◆ Work request ◆
Although the records contain pictures, only their text should be set down, exactly as written.
====== Recorded information
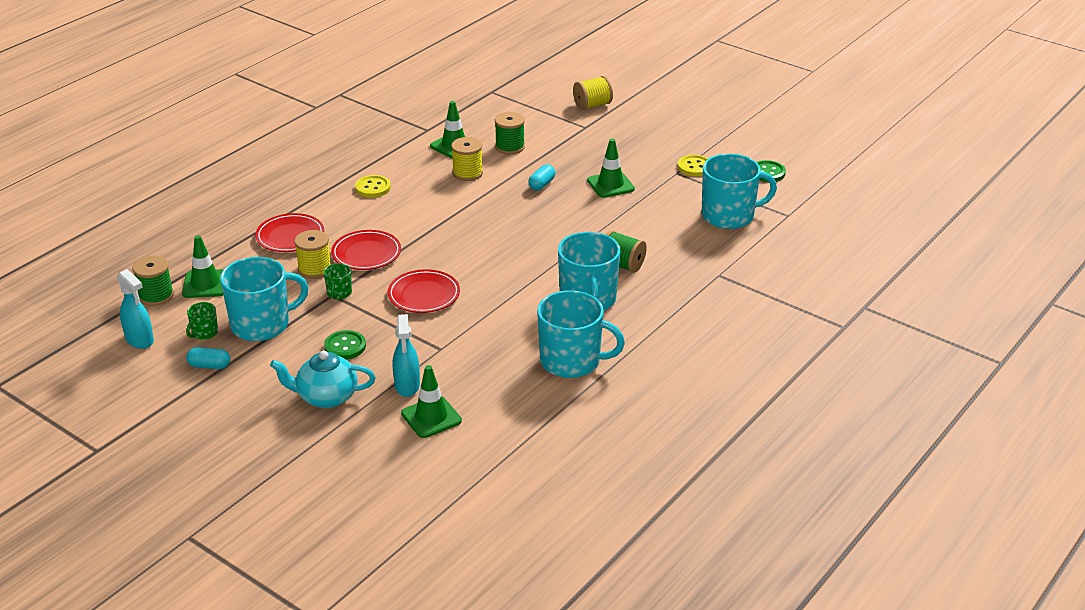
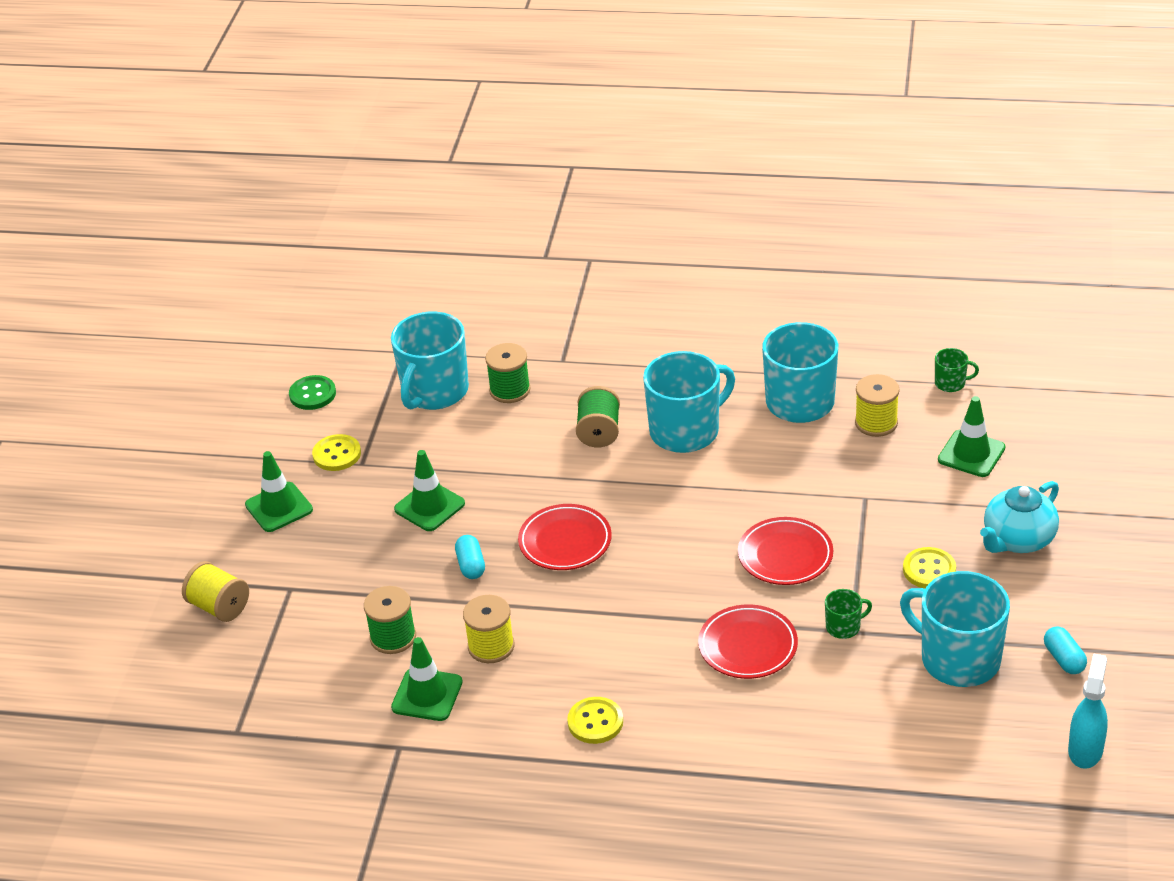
camera: 115 degrees left, 5 degrees up
green spool [132,256,174,306] -> green spool moved to [485,343,531,403]
green traffic cone [182,235,224,298] -> green traffic cone moved to [245,451,313,532]
green mug [186,302,218,340] -> green mug moved to [935,348,979,392]
red plate [255,213,324,252] -> red plate moved to [518,504,612,570]
turquoise teapot [270,351,376,408] -> turquoise teapot turned 75 degrees clockwise [980,481,1059,553]
yellow spool [294,230,331,279] -> yellow spool moved to [855,374,900,437]
green button [324,330,366,359] -> yellow button [903,547,956,588]
turquoise spray bottle [393,314,420,397] -> none
turquoise capsule [528,164,555,191] -> turquoise capsule turned 75 degrees clockwise [455,535,485,579]
turquoise mug [702,154,777,229] -> turquoise mug turned 120 degrees counterclockwise [391,312,469,410]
============
◆ Answer to the problem ◆
camera: 115 degrees left, 5 degrees up
green spool [132,256,174,306] -> green spool moved to [485,343,531,403]
green traffic cone [182,235,224,298] -> green traffic cone moved to [245,451,313,532]
green mug [186,302,218,340] -> green mug moved to [935,348,979,392]
red plate [255,213,324,252] -> red plate moved to [518,504,612,570]
turquoise teapot [270,351,376,408] -> turquoise teapot turned 75 degrees clockwise [980,481,1059,553]
yellow spool [294,230,331,279] -> yellow spool moved to [855,374,900,437]
green button [324,330,366,359] -> yellow button [903,547,956,588]
turquoise spray bottle [393,314,420,397] -> none
turquoise capsule [528,164,555,191] -> turquoise capsule turned 75 degrees clockwise [455,535,485,579]
turquoise mug [702,154,777,229] -> turquoise mug turned 120 degrees counterclockwise [391,312,469,410]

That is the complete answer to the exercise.